* What the task asks *
The pictures are to be left out, and all remaining data is to be transcribed exactly as it appears.

+ + + + +

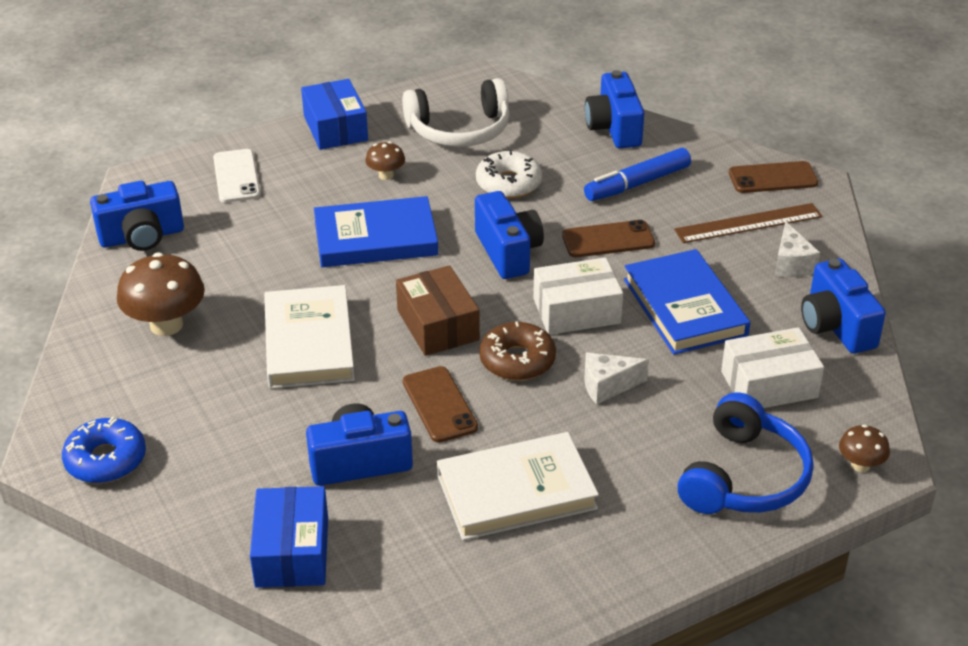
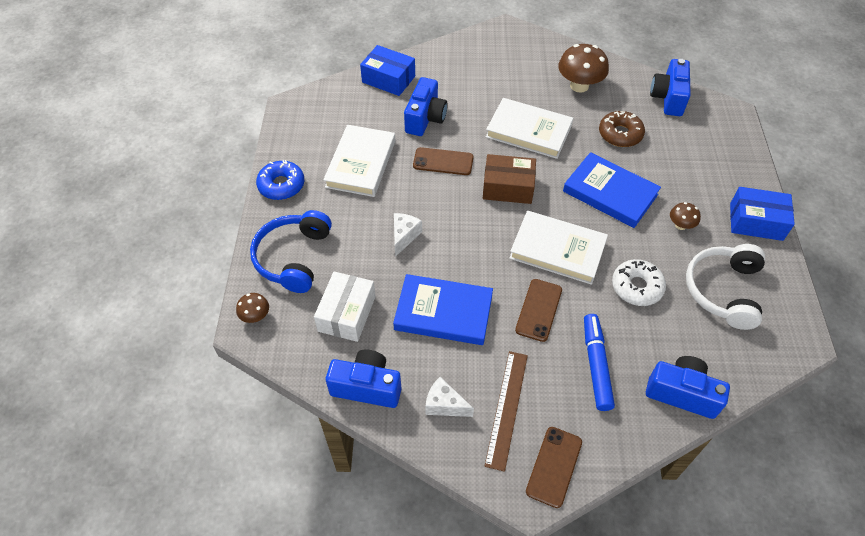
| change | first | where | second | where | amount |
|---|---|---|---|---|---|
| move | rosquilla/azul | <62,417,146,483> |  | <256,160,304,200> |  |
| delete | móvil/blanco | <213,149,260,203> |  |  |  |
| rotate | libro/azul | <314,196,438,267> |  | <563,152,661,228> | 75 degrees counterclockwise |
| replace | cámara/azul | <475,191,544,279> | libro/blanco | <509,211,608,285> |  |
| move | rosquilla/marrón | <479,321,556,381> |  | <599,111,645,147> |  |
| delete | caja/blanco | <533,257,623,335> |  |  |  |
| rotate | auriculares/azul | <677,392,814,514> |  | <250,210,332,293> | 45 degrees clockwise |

+ + + + +

* Written answer *
| change | first | where | second | where | amount |
|---|---|---|---|---|---|
| move | rosquilla/azul | <62,417,146,483> |  | <256,160,304,200> |  |
| delete | móvil/blanco | <213,149,260,203> |  |  |  |
| rotate | libro/azul | <314,196,438,267> |  | <563,152,661,228> | 75 degrees counterclockwise |
| replace | cámara/azul | <475,191,544,279> | libro/blanco | <509,211,608,285> |  |
| move | rosquilla/marrón | <479,321,556,381> |  | <599,111,645,147> |  |
| delete | caja/blanco | <533,257,623,335> |  |  |  |
| rotate | auriculares/azul | <677,392,814,514> |  | <250,210,332,293> | 45 degrees clockwise |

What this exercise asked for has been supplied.